== Segment start ==

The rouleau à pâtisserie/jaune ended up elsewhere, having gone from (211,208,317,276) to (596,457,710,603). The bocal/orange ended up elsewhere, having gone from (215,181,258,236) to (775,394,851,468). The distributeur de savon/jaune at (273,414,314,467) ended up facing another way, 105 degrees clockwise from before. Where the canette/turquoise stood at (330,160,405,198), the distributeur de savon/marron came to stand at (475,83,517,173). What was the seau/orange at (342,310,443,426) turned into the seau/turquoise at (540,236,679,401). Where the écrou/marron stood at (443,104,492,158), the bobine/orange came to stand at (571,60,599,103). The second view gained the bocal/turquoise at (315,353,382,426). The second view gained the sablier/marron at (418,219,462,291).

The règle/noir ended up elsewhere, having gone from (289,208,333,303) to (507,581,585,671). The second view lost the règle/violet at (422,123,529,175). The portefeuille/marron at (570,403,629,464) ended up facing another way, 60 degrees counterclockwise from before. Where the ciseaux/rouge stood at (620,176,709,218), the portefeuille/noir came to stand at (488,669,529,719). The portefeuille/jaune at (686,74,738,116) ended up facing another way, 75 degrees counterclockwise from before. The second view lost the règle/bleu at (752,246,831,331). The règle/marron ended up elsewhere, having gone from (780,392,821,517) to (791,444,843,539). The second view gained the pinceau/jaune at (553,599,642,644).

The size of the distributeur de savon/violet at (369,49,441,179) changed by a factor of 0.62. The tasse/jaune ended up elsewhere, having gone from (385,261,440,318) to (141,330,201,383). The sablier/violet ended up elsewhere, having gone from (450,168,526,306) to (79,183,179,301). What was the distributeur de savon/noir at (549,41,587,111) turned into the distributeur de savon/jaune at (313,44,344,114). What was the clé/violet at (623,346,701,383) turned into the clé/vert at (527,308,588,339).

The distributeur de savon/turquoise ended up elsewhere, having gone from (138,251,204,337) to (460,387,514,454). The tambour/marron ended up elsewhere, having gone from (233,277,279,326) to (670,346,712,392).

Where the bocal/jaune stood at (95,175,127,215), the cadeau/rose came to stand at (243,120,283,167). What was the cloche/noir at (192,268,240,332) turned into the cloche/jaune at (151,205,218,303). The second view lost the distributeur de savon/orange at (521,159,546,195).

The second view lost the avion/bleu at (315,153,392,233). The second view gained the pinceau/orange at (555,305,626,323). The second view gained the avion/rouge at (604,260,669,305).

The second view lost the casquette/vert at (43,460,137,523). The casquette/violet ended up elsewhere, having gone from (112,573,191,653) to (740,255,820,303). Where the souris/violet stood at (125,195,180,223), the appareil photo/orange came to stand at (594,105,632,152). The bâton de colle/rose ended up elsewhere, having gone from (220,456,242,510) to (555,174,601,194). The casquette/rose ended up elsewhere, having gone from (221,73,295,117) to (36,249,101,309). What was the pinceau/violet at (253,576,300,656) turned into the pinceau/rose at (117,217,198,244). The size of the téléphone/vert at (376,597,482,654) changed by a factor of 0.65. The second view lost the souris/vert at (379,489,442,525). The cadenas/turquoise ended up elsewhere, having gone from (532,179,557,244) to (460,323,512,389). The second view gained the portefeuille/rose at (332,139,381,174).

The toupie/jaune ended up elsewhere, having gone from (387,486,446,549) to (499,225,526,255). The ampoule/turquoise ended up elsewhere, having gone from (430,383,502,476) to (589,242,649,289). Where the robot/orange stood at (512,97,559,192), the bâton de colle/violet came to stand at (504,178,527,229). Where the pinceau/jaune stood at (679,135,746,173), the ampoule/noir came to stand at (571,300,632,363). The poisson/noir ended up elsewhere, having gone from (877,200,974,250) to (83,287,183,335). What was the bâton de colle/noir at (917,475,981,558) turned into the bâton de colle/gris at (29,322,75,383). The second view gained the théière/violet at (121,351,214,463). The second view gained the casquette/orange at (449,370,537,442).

== Segment end ==

About this task >>
An exact reproduction of the data is required. Leave nothing out.

Solution to this exercise >>
The rouleau à pâtisserie/jaune ended up elsewhere, having gone from (211,208,317,276) to (596,457,710,603). The bocal/orange ended up elsewhere, having gone from (215,181,258,236) to (775,394,851,468). The distributeur de savon/jaune at (273,414,314,467) ended up facing another way, 105 degrees clockwise from before. Where the canette/turquoise stood at (330,160,405,198), the distributeur de savon/marron came to stand at (475,83,517,173). What was the seau/orange at (342,310,443,426) turned into the seau/turquoise at (540,236,679,401). Where the écrou/marron stood at (443,104,492,158), the bobine/orange came to stand at (571,60,599,103). The second view gained the bocal/turquoise at (315,353,382,426). The second view gained the sablier/marron at (418,219,462,291).

The règle/noir ended up elsewhere, having gone from (289,208,333,303) to (507,581,585,671). The second view lost the règle/violet at (422,123,529,175). The portefeuille/marron at (570,403,629,464) ended up facing another way, 60 degrees counterclockwise from before. Where the ciseaux/rouge stood at (620,176,709,218), the portefeuille/noir came to stand at (488,669,529,719). The portefeuille/jaune at (686,74,738,116) ended up facing another way, 75 degrees counterclockwise from before. The second view lost the règle/bleu at (752,246,831,331). The règle/marron ended up elsewhere, having gone from (780,392,821,517) to (791,444,843,539). The second view gained the pinceau/jaune at (553,599,642,644).

The size of the distributeur de savon/violet at (369,49,441,179) changed by a factor of 0.62. The tasse/jaune ended up elsewhere, having gone from (385,261,440,318) to (141,330,201,383). The sablier/violet ended up elsewhere, having gone from (450,168,526,306) to (79,183,179,301). What was the distributeur de savon/noir at (549,41,587,111) turned into the distributeur de savon/jaune at (313,44,344,114). What was the clé/violet at (623,346,701,383) turned into the clé/vert at (527,308,588,339).

The distributeur de savon/turquoise ended up elsewhere, having gone from (138,251,204,337) to (460,387,514,454). The tambour/marron ended up elsewhere, having gone from (233,277,279,326) to (670,346,712,392).

Where the bocal/jaune stood at (95,175,127,215), the cadeau/rose came to stand at (243,120,283,167). What was the cloche/noir at (192,268,240,332) turned into the cloche/jaune at (151,205,218,303). The second view lost the distributeur de savon/orange at (521,159,546,195).

The second view lost the avion/bleu at (315,153,392,233). The second view gained the pinceau/orange at (555,305,626,323). The second view gained the avion/rouge at (604,260,669,305).

The second view lost the casquette/vert at (43,460,137,523). The casquette/violet ended up elsewhere, having gone from (112,573,191,653) to (740,255,820,303). Where the souris/violet stood at (125,195,180,223), the appareil photo/orange came to stand at (594,105,632,152). The bâton de colle/rose ended up elsewhere, having gone from (220,456,242,510) to (555,174,601,194). The casquette/rose ended up elsewhere, having gone from (221,73,295,117) to (36,249,101,309). What was the pinceau/violet at (253,576,300,656) turned into the pinceau/rose at (117,217,198,244). The size of the téléphone/vert at (376,597,482,654) changed by a factor of 0.65. The second view lost the souris/vert at (379,489,442,525). The cadenas/turquoise ended up elsewhere, having gone from (532,179,557,244) to (460,323,512,389). The second view gained the portefeuille/rose at (332,139,381,174).

The toupie/jaune ended up elsewhere, having gone from (387,486,446,549) to (499,225,526,255). The ampoule/turquoise ended up elsewhere, having gone from (430,383,502,476) to (589,242,649,289). Where the robot/orange stood at (512,97,559,192), the bâton de colle/violet came to stand at (504,178,527,229). Where the pinceau/jaune stood at (679,135,746,173), the ampoule/noir came to stand at (571,300,632,363). The poisson/noir ended up elsewhere, having gone from (877,200,974,250) to (83,287,183,335). What was the bâton de colle/noir at (917,475,981,558) turned into the bâton de colle/gris at (29,322,75,383). The second view gained the théière/violet at (121,351,214,463). The second view gained the casquette/orange at (449,370,537,442).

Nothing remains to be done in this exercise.